◆ **Work required**:
In your copy, leave out the pictures and output only the lines from the one holding "(593, 350) = (436, 210): none" through the end of the data below, exactly.

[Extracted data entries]
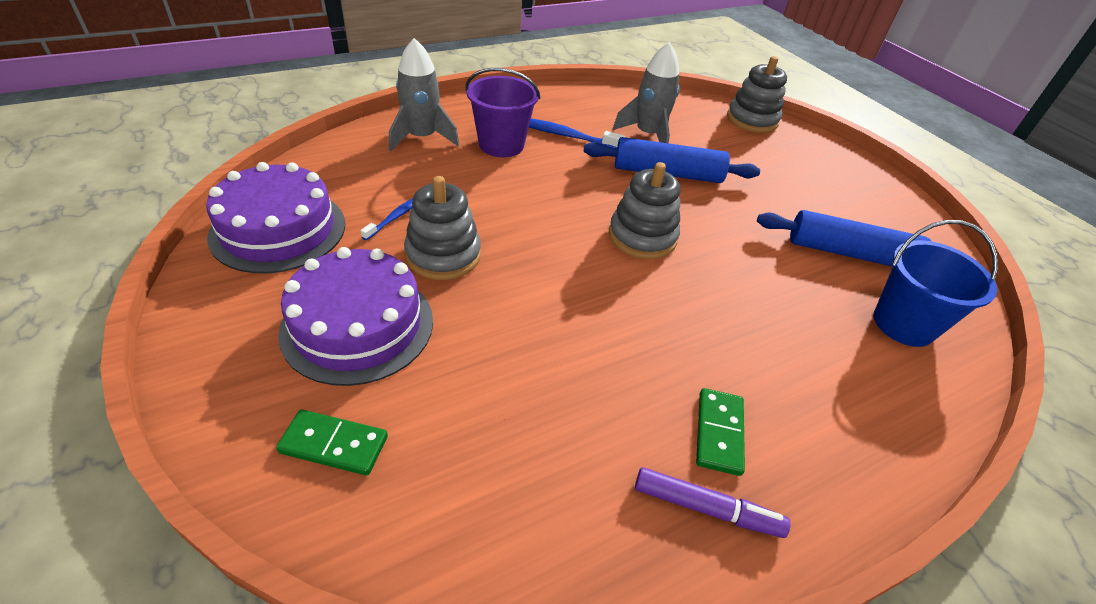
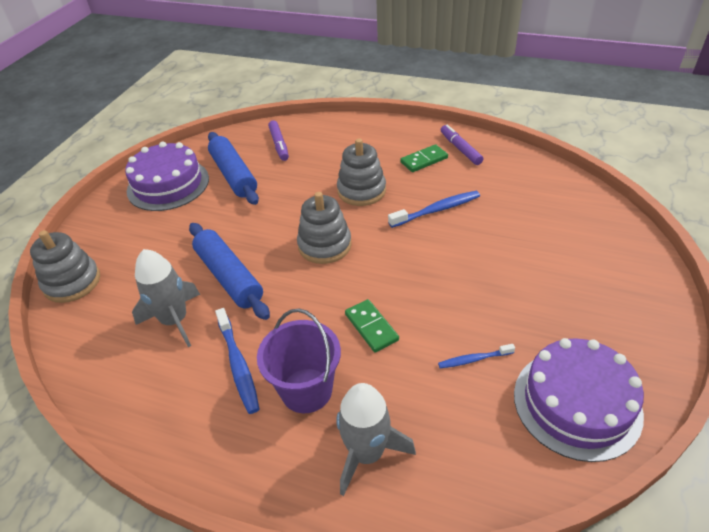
camera: 125 degrees left, 0 degrees up
(334, 445) = (599, 238): green domino -> green domino (371, 327)
(358, 325) = (555, 288): purple cake -> purple cake (168, 184)
(443, 255) = (465, 305): grey stacking toy -> grey stacking toy (361, 191)
(593, 350) = (436, 210): none -> blue toothbrush
(903, 324) = (279, 144): blue bucket -> purple marker

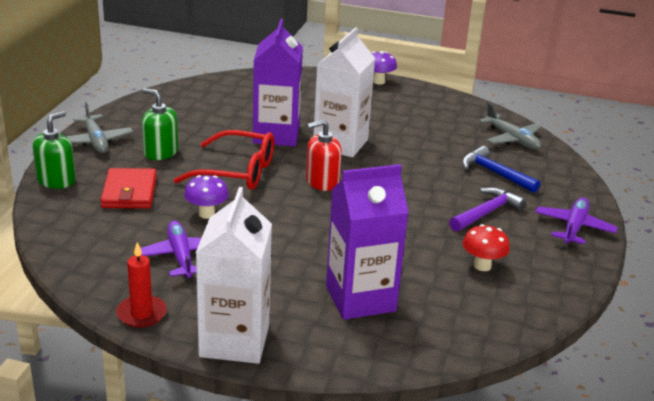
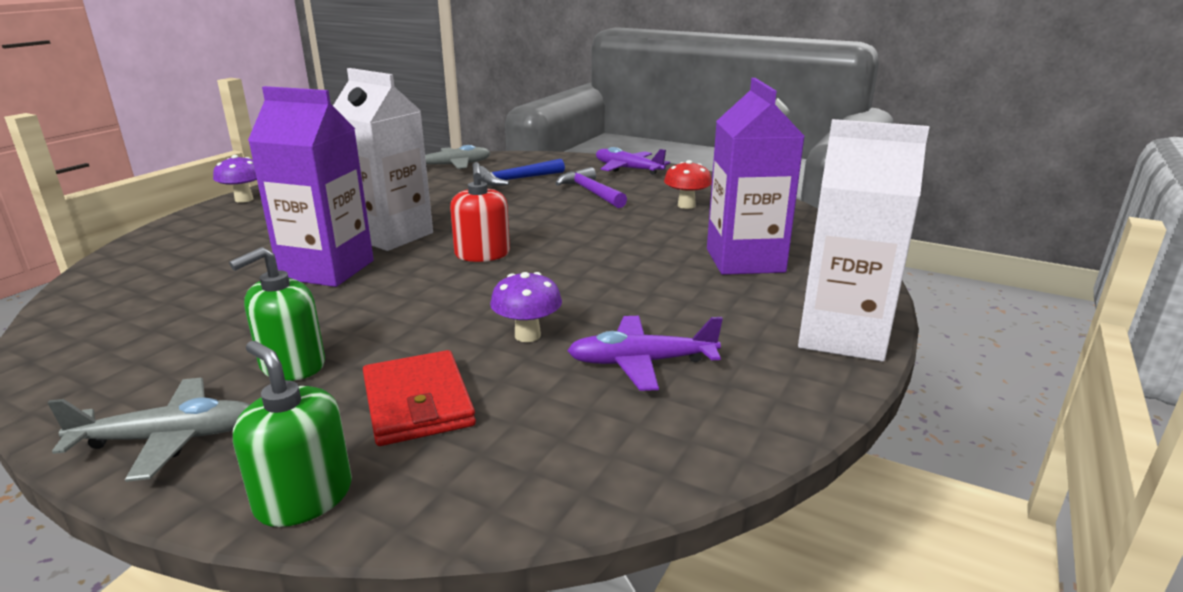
camera: 75 degrees left, 5 degrees down
(129, 192) = (417, 403): red wallet -> red wallet turned 60 degrees clockwise
(141, 314) = (794, 402): red candle -> none
(237, 172) = (415, 305): red glasses -> none

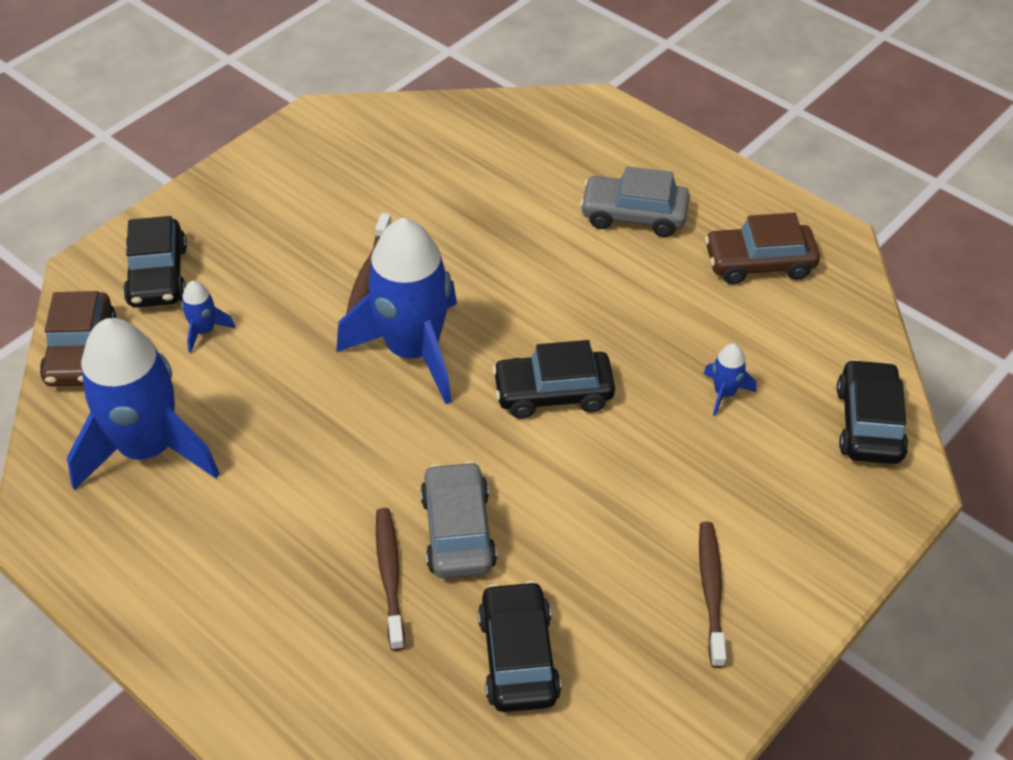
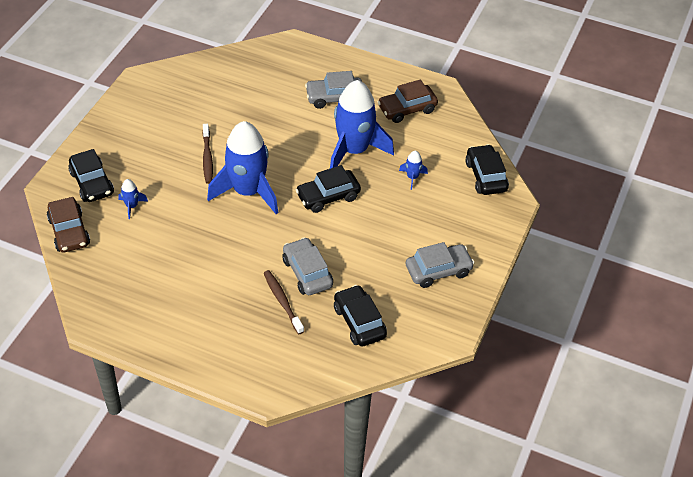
camera: 20 degrees left, 0 degrees up
(148, 448) = (130, 271): blue rocket -> blue rocket (354, 150)
(711, 591) = (438, 270): brown toothbrush -> grey car

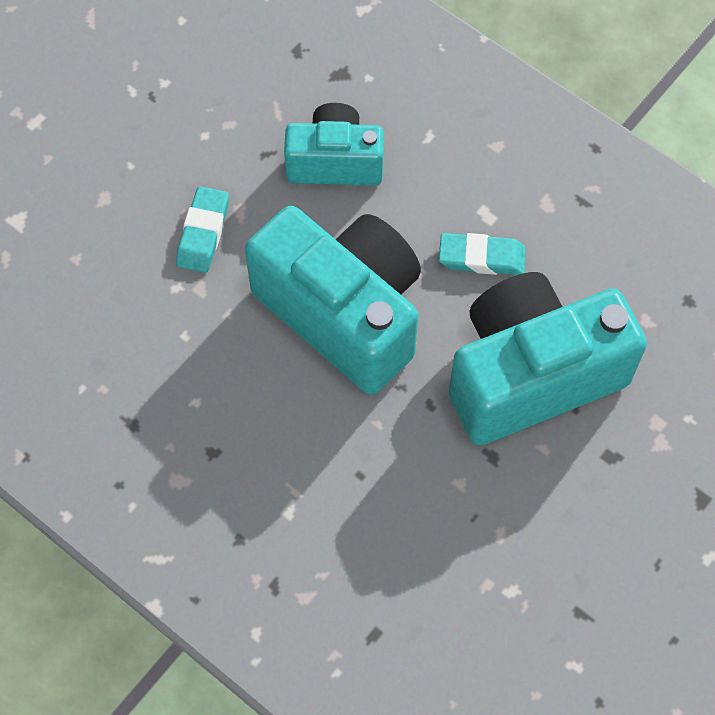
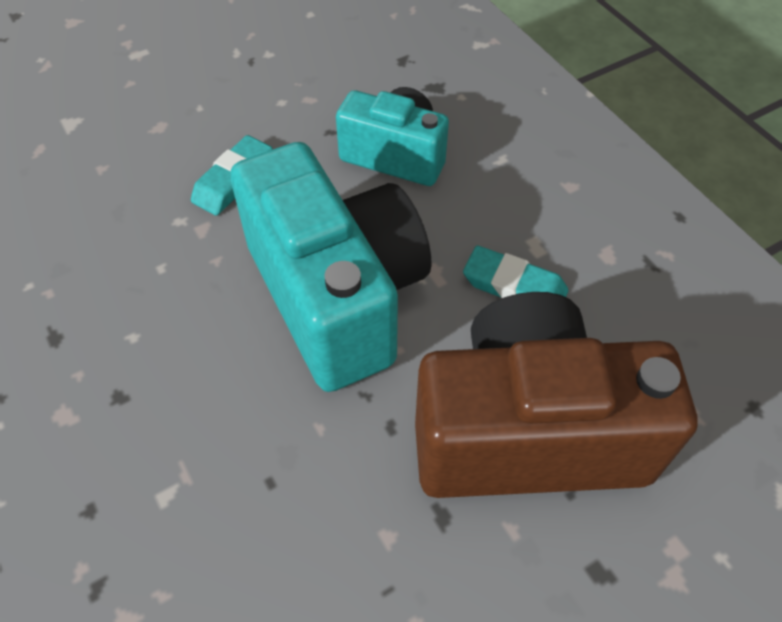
camera: 20 degrees right, 10 degrees down
(531, 375) = (528, 433): turquoise camera -> brown camera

◆ **Result for this exercise**:
(593, 350) = (436, 210): none -> blue toothbrush
(903, 324) = (279, 144): blue bucket -> purple marker

camera: 75 degrees left, 5 degrees down
(129, 192) = (417, 403): red wallet -> red wallet turned 60 degrees clockwise
(141, 314) = (794, 402): red candle -> none
(237, 172) = (415, 305): red glasses -> none

camera: 20 degrees left, 0 degrees up
(148, 448) = (130, 271): blue rocket -> blue rocket (354, 150)
(711, 591) = (438, 270): brown toothbrush -> grey car

camera: 20 degrees right, 10 degrees down
(531, 375) = (528, 433): turquoise camera -> brown camera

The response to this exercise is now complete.